## Work instructions
Examine each line of the listing below. Copy those in which the string "none" appears.
-------
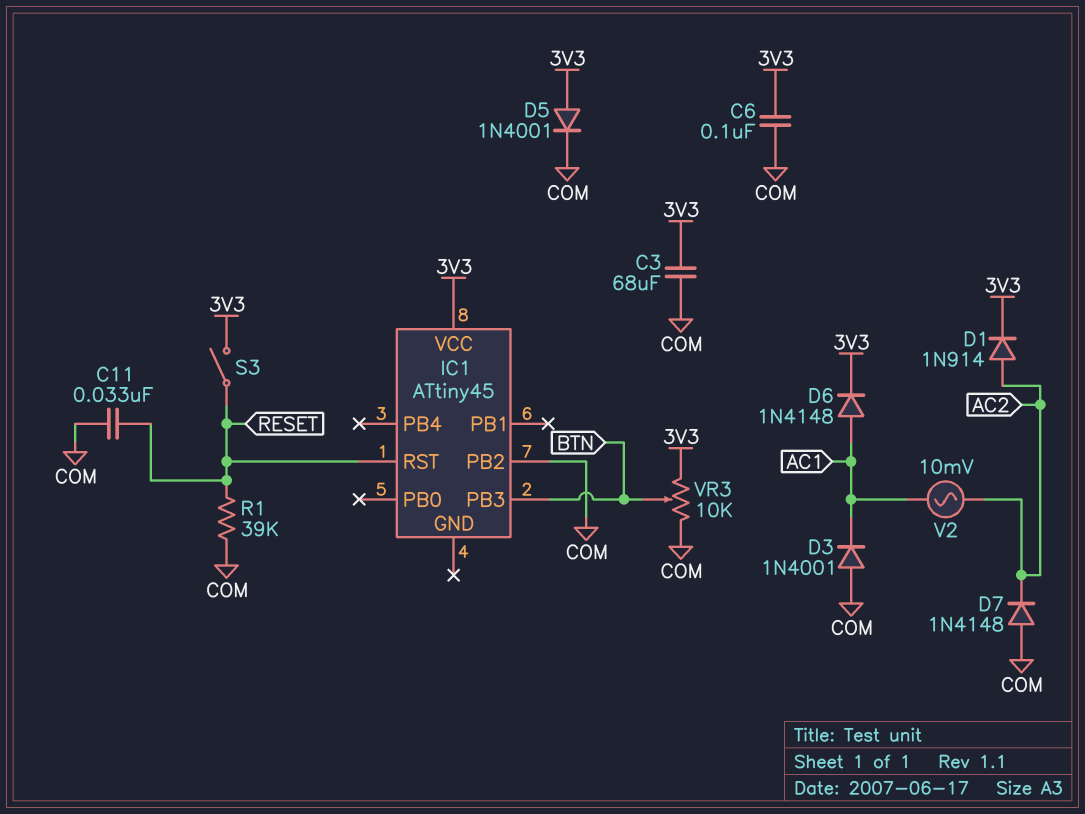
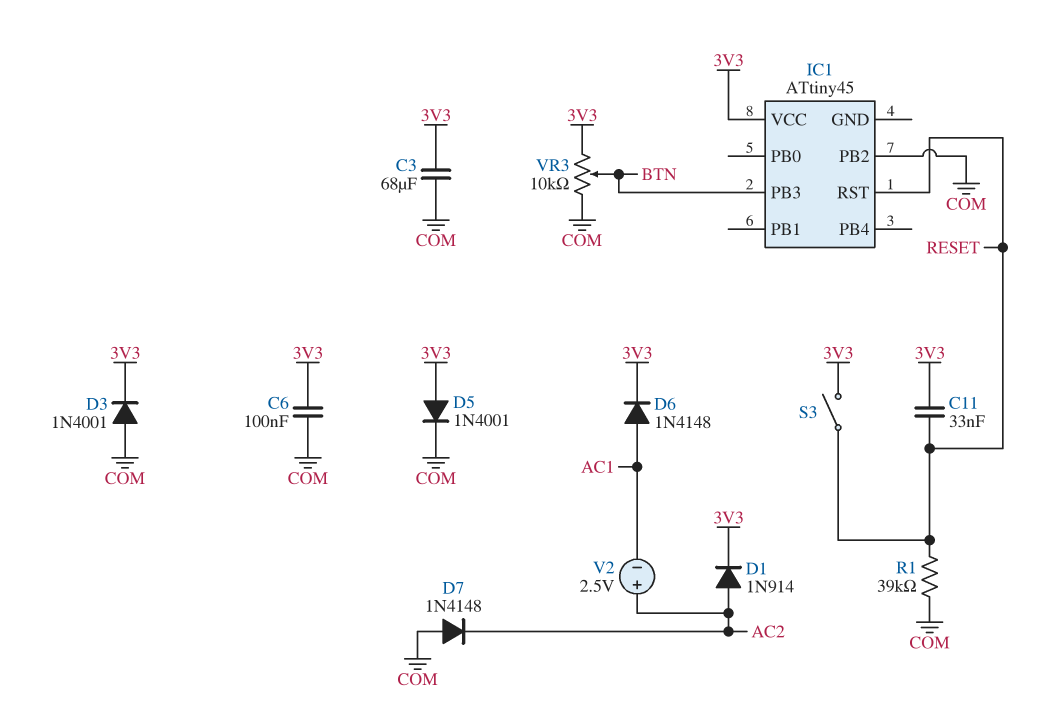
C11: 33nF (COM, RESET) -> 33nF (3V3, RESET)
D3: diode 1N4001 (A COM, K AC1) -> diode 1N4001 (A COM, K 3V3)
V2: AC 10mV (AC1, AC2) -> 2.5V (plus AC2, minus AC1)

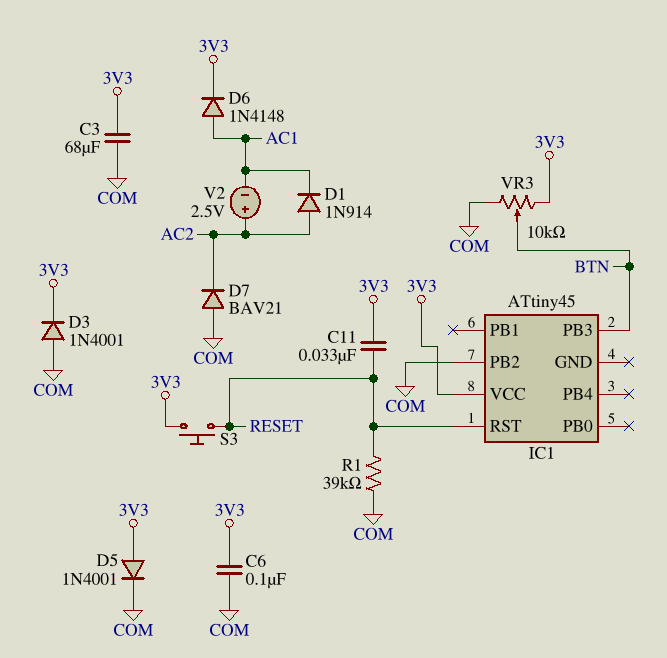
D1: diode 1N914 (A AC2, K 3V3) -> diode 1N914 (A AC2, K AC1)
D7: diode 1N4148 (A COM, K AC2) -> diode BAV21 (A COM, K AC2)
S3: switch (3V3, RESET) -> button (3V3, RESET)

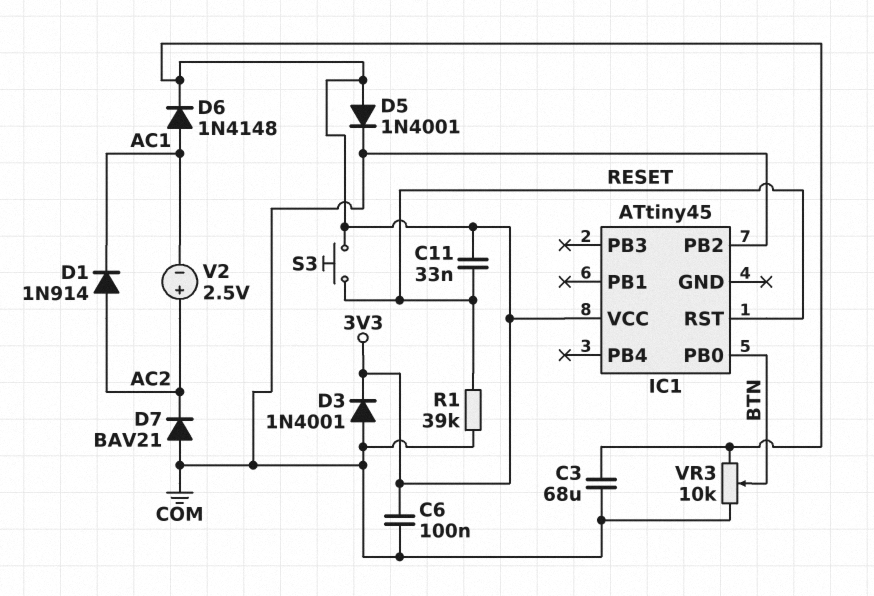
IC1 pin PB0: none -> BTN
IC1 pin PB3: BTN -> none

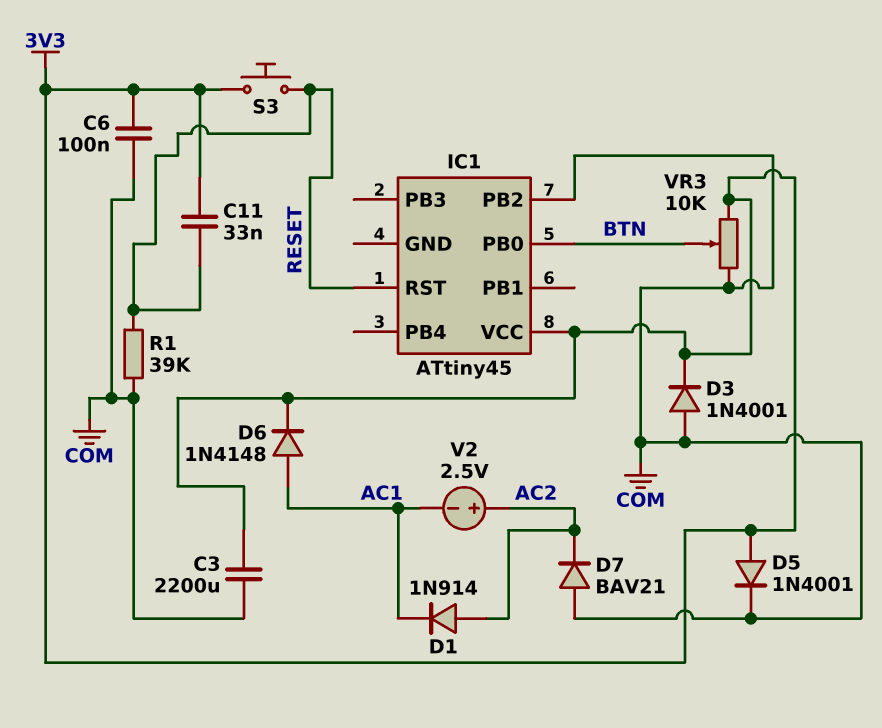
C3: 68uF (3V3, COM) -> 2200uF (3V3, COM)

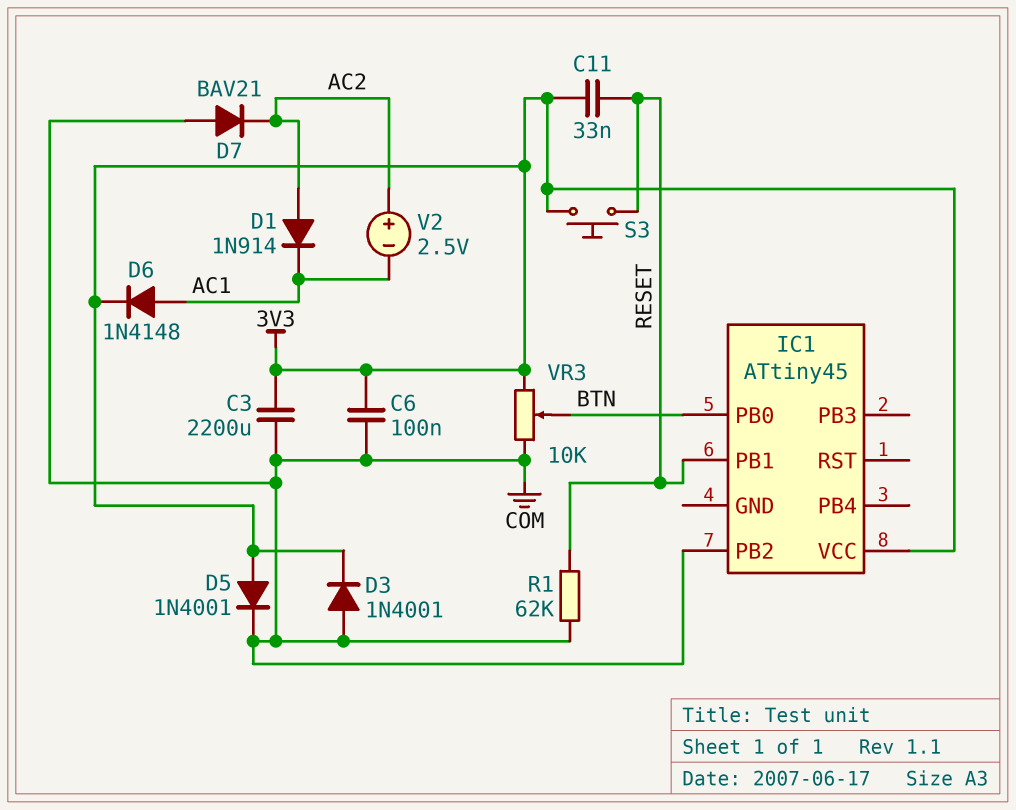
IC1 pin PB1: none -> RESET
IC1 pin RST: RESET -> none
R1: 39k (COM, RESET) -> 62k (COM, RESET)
-------
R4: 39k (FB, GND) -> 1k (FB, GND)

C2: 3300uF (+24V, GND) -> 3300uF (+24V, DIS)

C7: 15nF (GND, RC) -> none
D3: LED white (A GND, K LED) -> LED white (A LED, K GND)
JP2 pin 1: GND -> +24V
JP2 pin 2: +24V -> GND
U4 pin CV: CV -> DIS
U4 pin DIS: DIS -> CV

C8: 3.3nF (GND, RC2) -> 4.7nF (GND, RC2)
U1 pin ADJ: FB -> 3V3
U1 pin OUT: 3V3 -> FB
-------
## Answer
IC1 pin PB0: none -> BTN
IC1 pin PB3: BTN -> none
IC1 pin PB1: none -> RESET
IC1 pin RST: RESET -> none
C7: 15nF (GND, RC) -> none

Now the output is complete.